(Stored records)
## start

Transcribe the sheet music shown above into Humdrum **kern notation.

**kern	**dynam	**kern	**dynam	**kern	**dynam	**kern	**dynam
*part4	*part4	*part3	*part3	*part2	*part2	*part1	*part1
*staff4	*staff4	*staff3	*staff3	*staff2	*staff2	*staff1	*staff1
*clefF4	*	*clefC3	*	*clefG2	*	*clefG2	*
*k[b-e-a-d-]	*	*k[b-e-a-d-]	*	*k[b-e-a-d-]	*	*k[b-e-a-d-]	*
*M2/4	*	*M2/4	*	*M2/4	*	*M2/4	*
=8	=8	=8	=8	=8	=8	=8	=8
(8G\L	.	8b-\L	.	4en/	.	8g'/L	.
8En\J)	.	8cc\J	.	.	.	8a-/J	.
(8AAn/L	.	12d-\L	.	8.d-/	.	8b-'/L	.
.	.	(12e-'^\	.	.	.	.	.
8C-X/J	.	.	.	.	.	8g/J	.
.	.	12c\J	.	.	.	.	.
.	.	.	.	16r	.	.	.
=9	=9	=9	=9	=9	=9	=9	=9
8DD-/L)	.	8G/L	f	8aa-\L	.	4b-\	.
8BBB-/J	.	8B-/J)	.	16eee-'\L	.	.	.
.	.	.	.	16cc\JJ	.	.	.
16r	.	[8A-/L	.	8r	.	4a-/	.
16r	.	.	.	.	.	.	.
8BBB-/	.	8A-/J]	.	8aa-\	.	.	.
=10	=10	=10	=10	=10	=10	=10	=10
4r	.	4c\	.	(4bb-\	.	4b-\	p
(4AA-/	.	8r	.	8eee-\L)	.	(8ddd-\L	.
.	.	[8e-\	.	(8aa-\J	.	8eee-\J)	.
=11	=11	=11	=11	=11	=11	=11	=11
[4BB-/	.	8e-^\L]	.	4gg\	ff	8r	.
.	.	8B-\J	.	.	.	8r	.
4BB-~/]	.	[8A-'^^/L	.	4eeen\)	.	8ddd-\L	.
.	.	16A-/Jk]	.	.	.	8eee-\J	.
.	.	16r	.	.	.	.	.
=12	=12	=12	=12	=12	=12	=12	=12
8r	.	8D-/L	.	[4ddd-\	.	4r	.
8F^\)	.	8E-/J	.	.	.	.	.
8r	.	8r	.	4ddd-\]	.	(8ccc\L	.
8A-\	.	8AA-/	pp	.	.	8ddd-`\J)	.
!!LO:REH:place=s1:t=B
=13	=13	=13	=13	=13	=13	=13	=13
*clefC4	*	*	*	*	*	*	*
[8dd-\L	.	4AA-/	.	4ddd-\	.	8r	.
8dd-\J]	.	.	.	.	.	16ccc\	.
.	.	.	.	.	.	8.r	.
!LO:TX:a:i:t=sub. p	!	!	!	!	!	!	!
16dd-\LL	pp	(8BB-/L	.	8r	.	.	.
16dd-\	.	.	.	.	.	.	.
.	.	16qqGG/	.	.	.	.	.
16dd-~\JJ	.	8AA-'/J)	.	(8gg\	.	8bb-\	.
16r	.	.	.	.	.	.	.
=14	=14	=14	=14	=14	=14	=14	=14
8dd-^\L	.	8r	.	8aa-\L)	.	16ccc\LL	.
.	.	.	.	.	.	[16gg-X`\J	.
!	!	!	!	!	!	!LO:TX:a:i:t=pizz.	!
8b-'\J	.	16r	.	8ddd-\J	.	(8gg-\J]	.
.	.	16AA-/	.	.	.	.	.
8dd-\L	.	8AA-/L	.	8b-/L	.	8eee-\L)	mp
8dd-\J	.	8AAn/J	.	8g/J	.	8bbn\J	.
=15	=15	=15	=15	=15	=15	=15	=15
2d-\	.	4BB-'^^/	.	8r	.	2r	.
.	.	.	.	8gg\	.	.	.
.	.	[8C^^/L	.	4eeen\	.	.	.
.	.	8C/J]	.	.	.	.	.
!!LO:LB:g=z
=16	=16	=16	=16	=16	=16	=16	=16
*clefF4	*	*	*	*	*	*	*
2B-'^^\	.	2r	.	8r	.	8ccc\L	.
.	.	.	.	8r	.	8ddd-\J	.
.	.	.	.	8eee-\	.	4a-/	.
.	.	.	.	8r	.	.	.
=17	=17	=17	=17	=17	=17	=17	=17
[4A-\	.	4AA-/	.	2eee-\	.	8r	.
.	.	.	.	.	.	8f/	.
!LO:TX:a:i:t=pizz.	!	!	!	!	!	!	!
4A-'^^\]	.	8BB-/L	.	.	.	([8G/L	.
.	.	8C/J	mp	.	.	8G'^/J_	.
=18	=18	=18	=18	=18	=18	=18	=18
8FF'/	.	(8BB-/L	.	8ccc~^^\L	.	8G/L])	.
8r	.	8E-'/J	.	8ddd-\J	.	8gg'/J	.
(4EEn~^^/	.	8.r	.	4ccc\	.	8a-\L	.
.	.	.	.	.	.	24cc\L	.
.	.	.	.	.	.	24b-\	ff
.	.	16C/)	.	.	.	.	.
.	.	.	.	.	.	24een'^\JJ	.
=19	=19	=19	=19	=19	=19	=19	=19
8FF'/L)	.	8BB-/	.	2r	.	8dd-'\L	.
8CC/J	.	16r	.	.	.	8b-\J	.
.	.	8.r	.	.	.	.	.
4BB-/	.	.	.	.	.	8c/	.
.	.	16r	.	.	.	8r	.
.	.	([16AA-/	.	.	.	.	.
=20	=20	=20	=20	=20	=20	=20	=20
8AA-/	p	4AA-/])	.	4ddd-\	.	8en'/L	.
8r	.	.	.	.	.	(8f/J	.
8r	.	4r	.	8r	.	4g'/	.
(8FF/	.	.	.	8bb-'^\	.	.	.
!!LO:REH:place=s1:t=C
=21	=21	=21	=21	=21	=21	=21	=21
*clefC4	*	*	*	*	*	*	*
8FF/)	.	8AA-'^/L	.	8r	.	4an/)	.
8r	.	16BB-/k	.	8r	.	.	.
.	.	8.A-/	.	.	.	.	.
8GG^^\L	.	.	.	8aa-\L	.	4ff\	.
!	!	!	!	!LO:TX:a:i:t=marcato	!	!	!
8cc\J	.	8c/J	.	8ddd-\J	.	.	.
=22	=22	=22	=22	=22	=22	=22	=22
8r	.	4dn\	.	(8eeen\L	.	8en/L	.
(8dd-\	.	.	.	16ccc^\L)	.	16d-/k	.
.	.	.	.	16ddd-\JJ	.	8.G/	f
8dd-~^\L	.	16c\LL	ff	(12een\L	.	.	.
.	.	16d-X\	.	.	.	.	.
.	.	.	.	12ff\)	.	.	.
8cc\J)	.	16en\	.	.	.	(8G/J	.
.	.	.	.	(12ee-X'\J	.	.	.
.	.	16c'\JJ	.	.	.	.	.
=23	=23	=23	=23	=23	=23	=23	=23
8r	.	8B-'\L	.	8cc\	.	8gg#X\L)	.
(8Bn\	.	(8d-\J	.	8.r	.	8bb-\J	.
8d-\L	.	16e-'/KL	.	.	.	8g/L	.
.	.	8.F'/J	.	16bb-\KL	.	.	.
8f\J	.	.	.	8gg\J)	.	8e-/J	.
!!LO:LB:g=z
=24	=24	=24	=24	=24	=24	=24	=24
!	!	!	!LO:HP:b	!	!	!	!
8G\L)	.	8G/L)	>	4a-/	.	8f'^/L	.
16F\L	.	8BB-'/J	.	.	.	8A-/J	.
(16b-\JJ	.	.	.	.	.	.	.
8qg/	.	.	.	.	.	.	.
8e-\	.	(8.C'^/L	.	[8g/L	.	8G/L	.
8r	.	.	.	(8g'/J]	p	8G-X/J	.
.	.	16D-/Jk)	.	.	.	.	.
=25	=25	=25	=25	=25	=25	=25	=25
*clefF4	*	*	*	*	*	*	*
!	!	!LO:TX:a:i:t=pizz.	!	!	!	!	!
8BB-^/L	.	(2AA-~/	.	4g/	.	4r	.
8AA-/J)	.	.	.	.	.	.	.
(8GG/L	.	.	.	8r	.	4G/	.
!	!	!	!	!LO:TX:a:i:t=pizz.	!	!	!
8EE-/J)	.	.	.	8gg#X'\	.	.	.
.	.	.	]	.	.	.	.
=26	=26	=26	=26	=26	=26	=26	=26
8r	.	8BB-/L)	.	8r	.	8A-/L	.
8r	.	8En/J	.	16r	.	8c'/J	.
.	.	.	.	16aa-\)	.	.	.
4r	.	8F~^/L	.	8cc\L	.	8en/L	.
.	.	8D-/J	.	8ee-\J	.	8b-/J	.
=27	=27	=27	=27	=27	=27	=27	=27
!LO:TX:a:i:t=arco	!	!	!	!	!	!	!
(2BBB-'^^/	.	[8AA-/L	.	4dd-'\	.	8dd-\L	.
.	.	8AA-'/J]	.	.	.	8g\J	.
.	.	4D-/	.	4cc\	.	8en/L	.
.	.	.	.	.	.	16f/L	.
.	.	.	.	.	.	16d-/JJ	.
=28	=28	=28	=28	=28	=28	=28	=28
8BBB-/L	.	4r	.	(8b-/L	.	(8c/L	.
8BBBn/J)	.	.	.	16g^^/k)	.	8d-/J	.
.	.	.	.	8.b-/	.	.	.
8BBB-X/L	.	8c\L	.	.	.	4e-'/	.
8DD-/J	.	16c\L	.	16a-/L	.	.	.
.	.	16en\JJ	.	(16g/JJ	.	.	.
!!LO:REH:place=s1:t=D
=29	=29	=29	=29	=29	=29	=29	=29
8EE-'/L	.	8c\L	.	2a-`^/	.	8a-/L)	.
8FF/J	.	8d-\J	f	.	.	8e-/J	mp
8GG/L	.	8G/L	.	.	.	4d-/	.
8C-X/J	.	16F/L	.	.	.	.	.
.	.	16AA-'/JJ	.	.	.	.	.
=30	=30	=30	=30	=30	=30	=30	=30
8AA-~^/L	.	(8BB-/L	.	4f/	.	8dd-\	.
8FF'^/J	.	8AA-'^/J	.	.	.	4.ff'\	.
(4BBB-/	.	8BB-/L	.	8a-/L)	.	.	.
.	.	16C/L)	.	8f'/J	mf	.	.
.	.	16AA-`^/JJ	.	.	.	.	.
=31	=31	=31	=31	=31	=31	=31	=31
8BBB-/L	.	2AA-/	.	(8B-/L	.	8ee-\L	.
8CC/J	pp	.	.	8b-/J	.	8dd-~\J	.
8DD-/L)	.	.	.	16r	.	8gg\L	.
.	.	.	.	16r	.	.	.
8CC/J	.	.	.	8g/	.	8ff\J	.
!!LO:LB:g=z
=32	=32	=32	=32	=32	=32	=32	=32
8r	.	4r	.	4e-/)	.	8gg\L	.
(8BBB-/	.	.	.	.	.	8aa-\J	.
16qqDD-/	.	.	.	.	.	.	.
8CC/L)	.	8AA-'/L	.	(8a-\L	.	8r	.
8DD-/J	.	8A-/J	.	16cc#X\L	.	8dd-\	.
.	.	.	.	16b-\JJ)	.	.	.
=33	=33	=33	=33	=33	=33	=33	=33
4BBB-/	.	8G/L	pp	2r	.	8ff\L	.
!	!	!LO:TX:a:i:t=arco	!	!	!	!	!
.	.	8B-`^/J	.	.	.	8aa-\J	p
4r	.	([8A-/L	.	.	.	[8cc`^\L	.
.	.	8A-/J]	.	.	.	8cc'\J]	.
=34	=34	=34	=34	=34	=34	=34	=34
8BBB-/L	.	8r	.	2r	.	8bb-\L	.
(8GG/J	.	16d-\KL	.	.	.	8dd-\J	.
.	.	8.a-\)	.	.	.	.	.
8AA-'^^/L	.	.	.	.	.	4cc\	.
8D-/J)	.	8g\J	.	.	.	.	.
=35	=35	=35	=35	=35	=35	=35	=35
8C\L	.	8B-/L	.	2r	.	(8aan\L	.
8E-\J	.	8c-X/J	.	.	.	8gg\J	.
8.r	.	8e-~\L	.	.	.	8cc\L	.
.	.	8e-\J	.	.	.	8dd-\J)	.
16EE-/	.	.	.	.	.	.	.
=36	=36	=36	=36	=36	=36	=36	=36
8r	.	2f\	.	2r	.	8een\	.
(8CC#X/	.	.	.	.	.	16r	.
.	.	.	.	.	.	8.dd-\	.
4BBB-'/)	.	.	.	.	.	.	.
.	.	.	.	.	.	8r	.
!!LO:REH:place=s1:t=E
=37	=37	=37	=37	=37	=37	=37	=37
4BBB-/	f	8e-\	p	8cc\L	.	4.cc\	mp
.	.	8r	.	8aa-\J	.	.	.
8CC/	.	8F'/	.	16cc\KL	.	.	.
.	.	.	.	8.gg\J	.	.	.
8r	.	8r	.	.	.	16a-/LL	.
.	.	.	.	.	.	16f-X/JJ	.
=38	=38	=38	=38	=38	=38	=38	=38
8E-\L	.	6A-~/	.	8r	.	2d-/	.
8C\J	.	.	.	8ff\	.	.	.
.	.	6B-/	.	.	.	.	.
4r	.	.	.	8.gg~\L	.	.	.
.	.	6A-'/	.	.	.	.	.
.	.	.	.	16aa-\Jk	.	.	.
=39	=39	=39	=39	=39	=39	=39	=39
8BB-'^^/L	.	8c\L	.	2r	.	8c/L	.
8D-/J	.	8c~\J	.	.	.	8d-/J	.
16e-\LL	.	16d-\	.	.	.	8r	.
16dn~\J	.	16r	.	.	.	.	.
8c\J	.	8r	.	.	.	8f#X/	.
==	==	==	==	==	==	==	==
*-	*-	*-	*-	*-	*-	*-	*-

## end

#### Aim of the task:
Please gather every line of the listing above that contains the string "pizz", and copy each one in full. Case counts when matching.

#### Solution to the exercise:
!	!	!	!	!	!	!LO:TX:a:i:t=pizz.	!
!LO:TX:a:i:t=pizz.	!	!	!	!	!	!	!
!	!	!LO:TX:a:i:t=pizz.	!	!	!	!	!
!	!	!	!	!LO:TX:a:i:t=pizz.	!	!	!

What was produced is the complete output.